◆ **To do**: How many of the lines below include "none"? Give the number and no other words.

◆ **Recorded data**:
+ + + + +
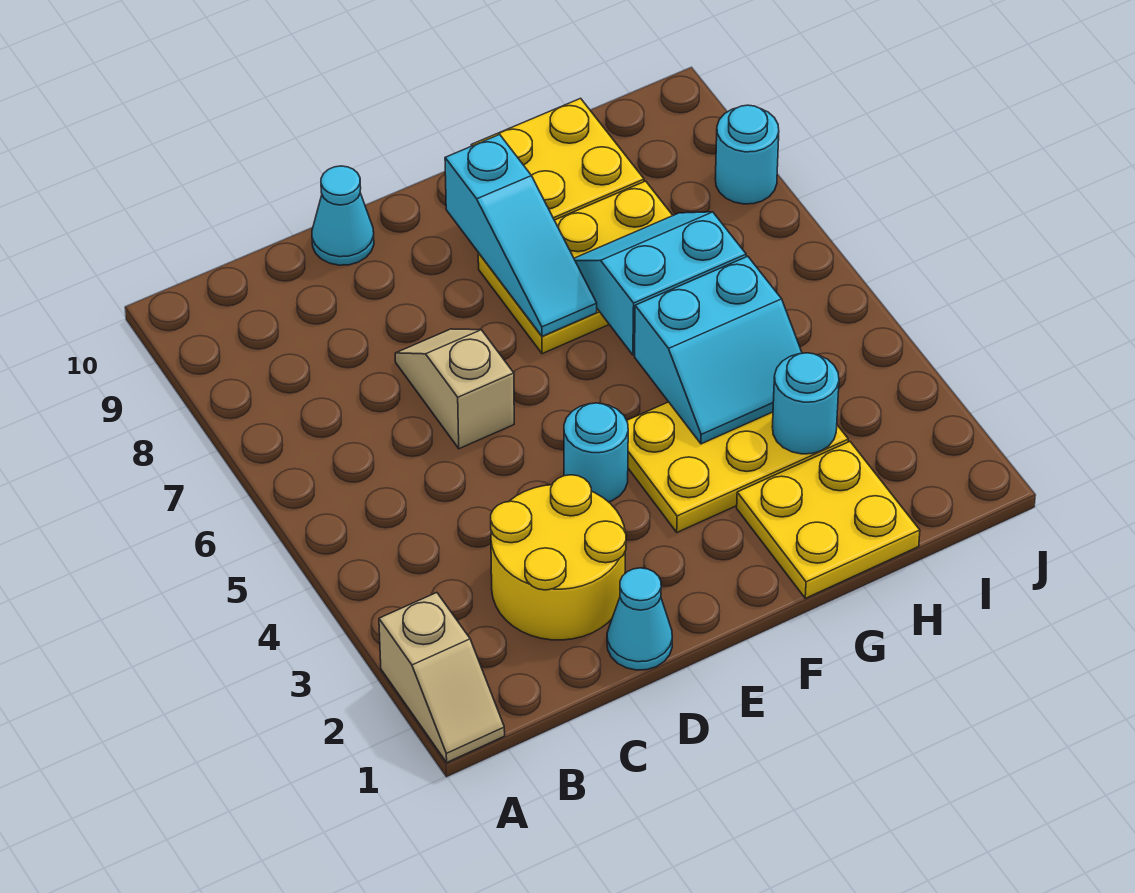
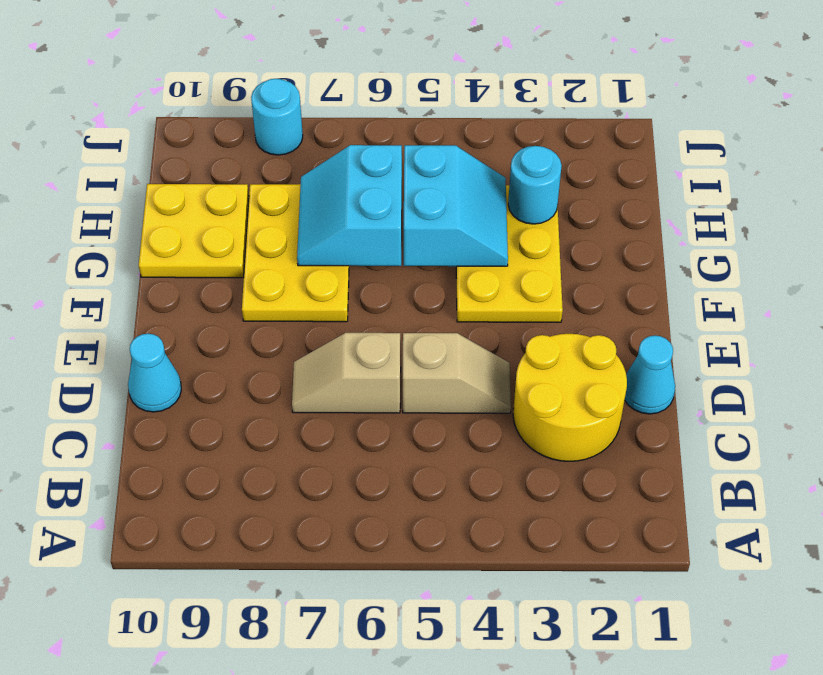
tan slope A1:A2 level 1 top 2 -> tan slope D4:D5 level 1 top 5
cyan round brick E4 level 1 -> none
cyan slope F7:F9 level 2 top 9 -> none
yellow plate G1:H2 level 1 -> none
+ + + + +
◆ **Answer to the problem**: 3